**DIRECTIONS FOR THIS TASK:**
The answer should consist of each line from the data below that includes "degrees".

*** Opening of RECORDS PROVIDED ***

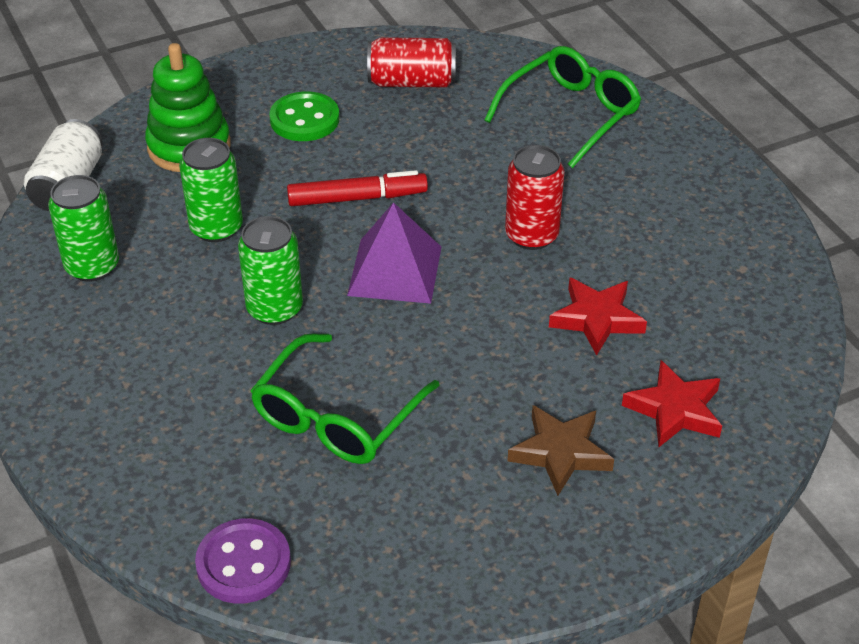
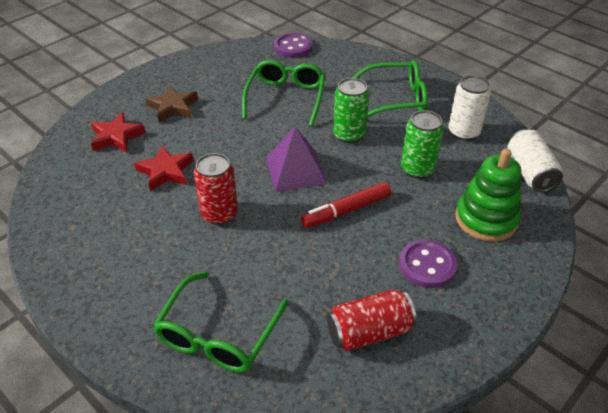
camera: 160 degrees right, 0 degrees up
(92, 266) = (463, 132): green can -> white can
(140, 358) = (396, 99): none -> green glasses
(304, 119) = (427, 265): green button -> purple button

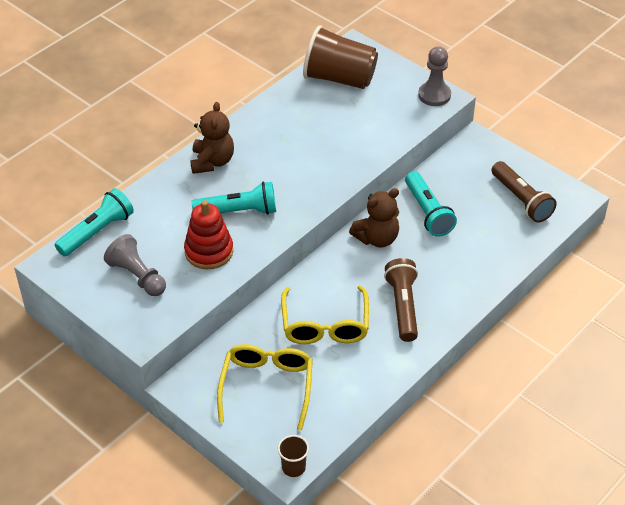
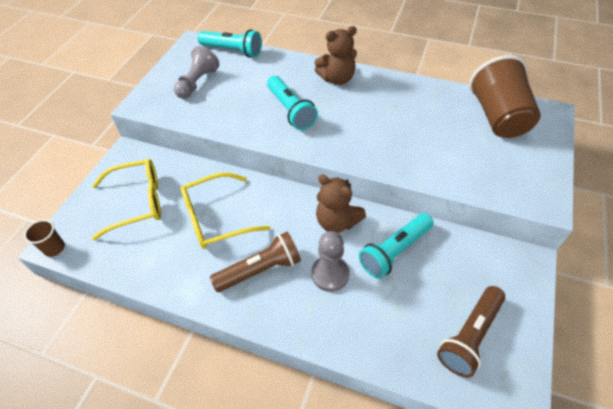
camera: 70 degrees right, 5 degrees up
(209, 251) = (238, 109): red stacking toy -> none
(434, 95) = (540, 193): grey pawn -> grey pawn (330, 274)

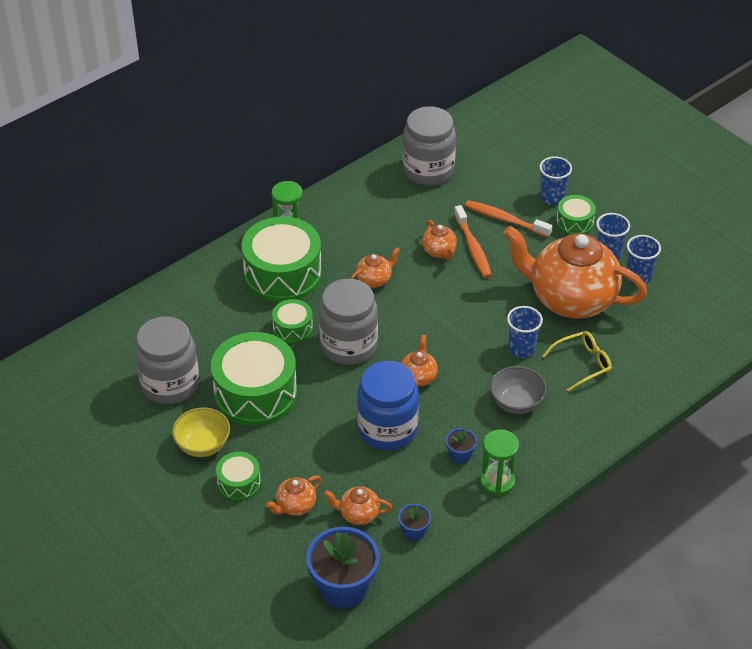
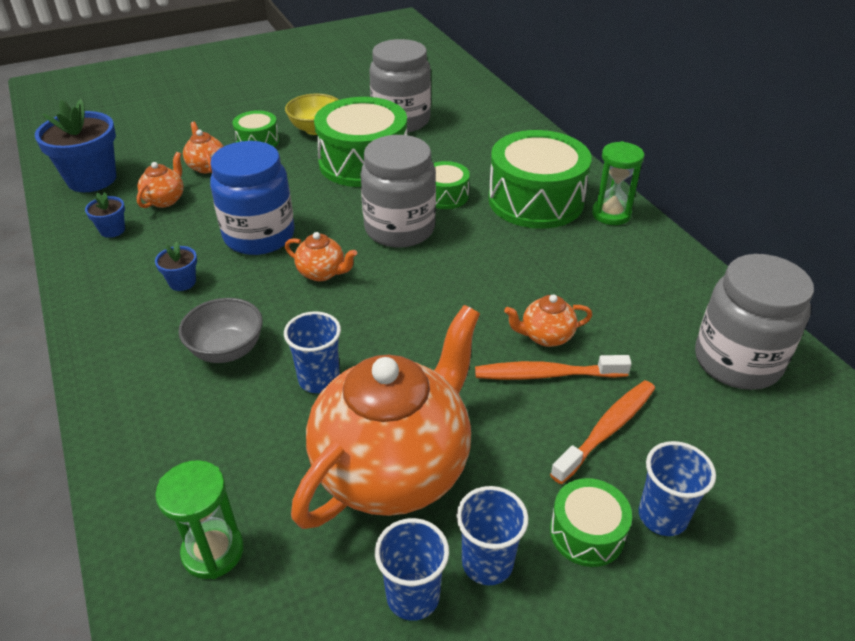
camera: 105 degrees right, 5 degrees down
(374, 280) = (505, 266): orange teapot -> none
(497, 482) = (121, 304): green hourglass -> green hourglass (213, 551)
(582, 364) = (252, 443): yellow glasses -> none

*** Close of RECORDS PROVIDED ***

**WRITTEN SOLUTION:**
camera: 160 degrees right, 0 degrees up
camera: 70 degrees right, 5 degrees up
camera: 105 degrees right, 5 degrees down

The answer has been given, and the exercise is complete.